> A block of data
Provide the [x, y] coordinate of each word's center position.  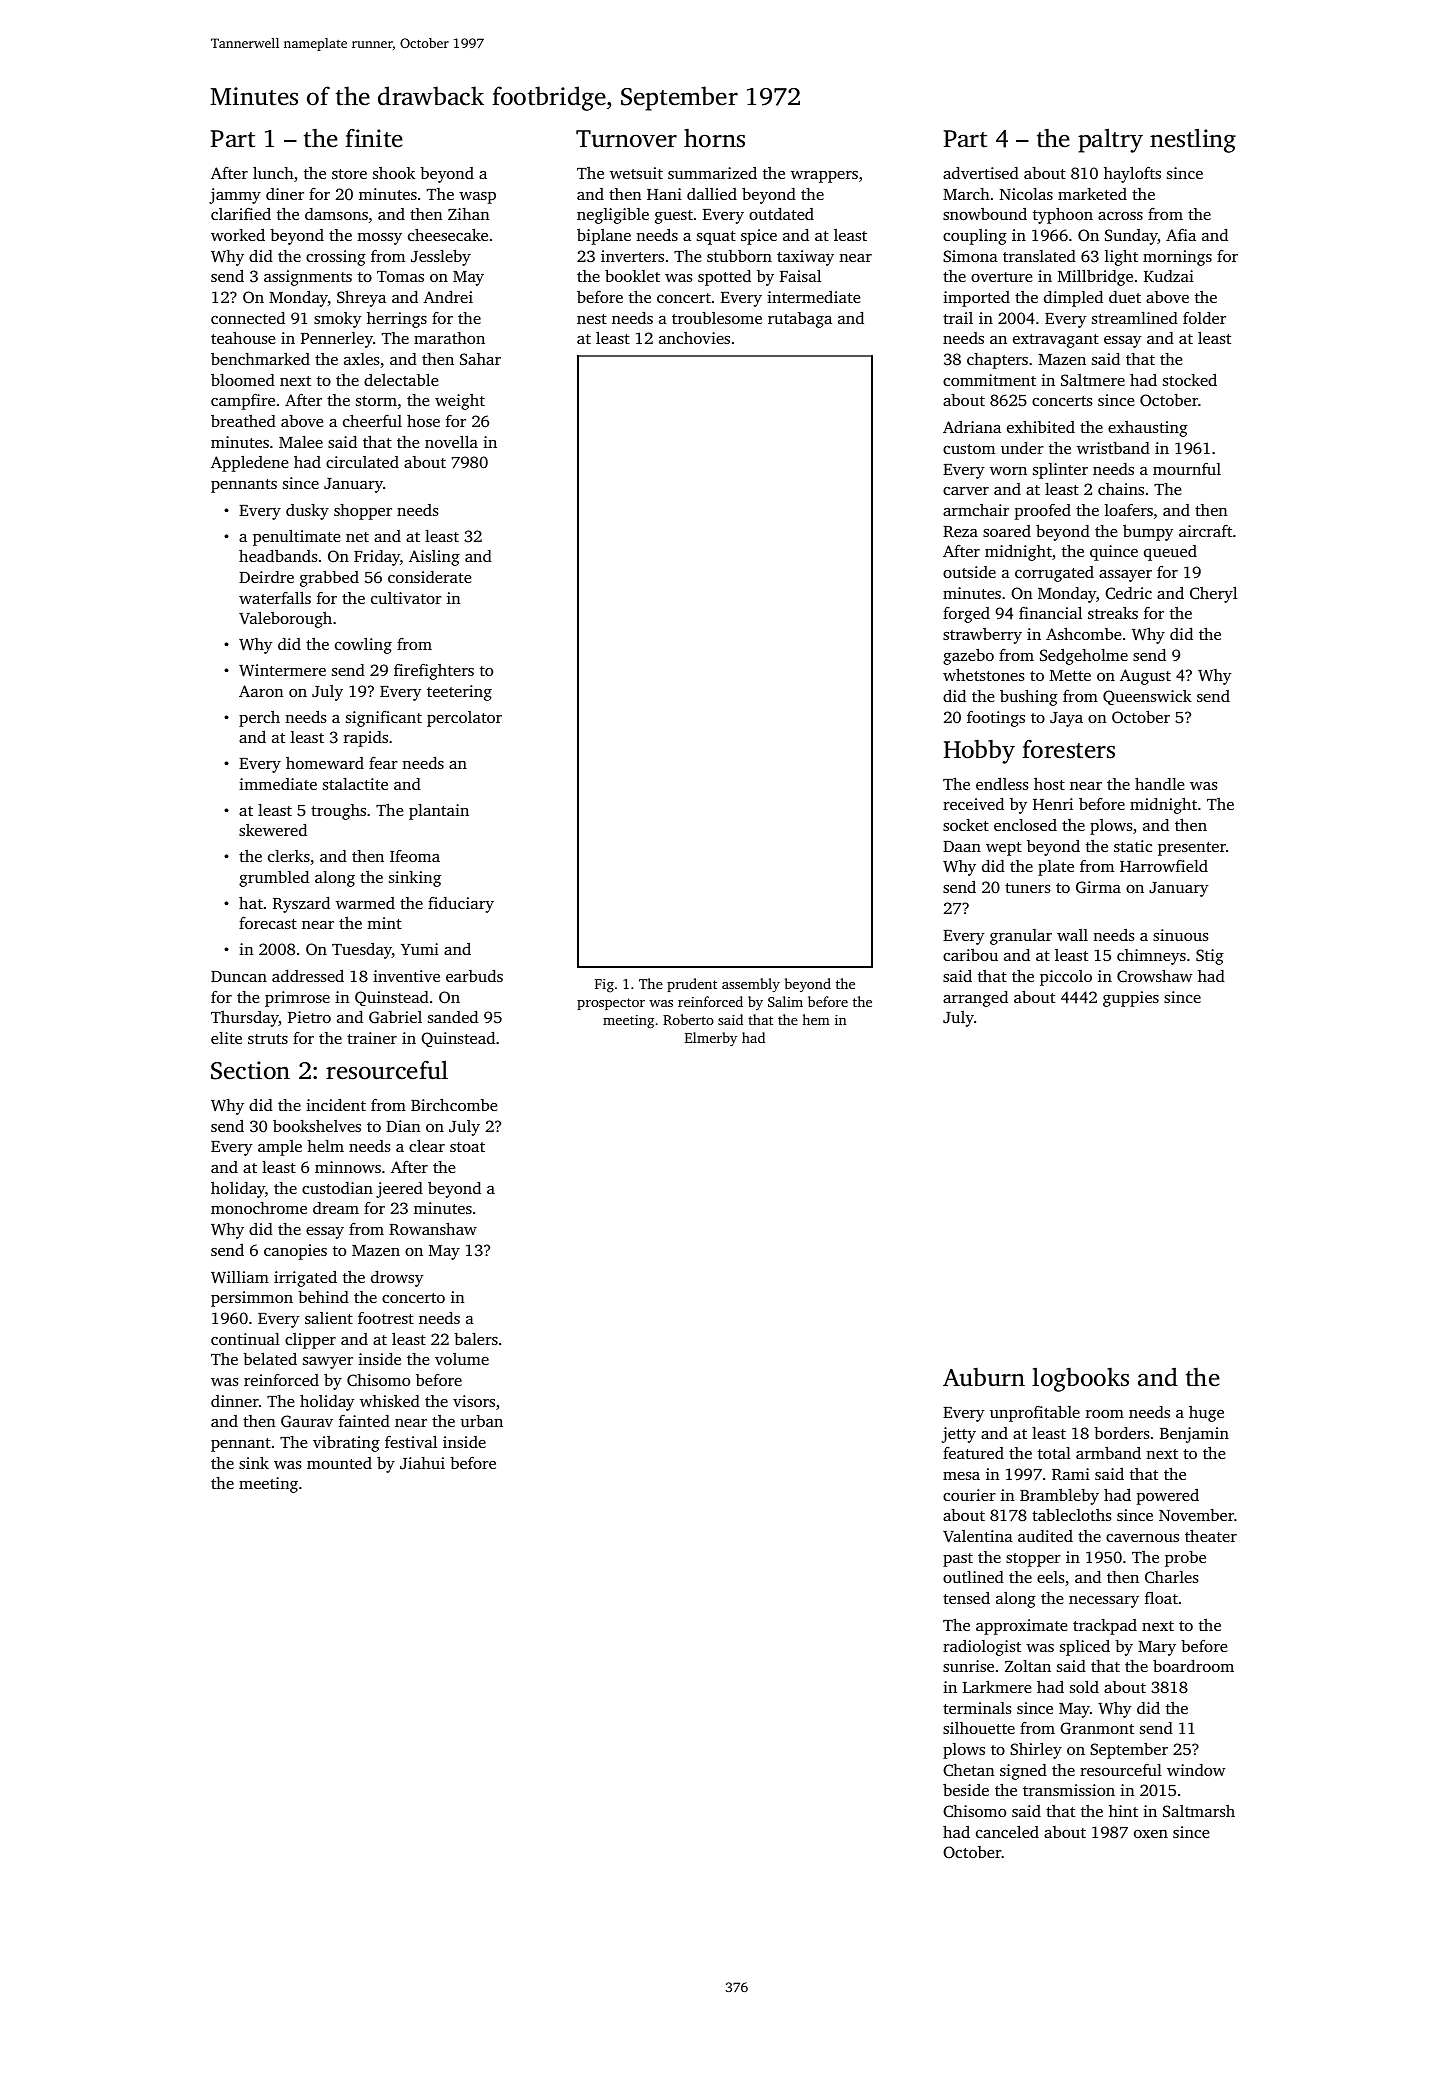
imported [976, 299]
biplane [604, 237]
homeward [325, 763]
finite [374, 138]
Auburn [984, 1377]
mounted [339, 1463]
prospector [611, 1004]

> WRITTEN REQUEST
Copy the material again, substituting "midpoint" for "center position" and leaving everything else unchanged. Omit the pictures from your copy.

> REPLY TO THE TASK
Provide the [x, y] coordinate of each word's midpoint.  
imported [976, 299]
biplane [604, 237]
homeward [325, 763]
finite [374, 138]
Auburn [984, 1377]
mounted [339, 1463]
prospector [611, 1004]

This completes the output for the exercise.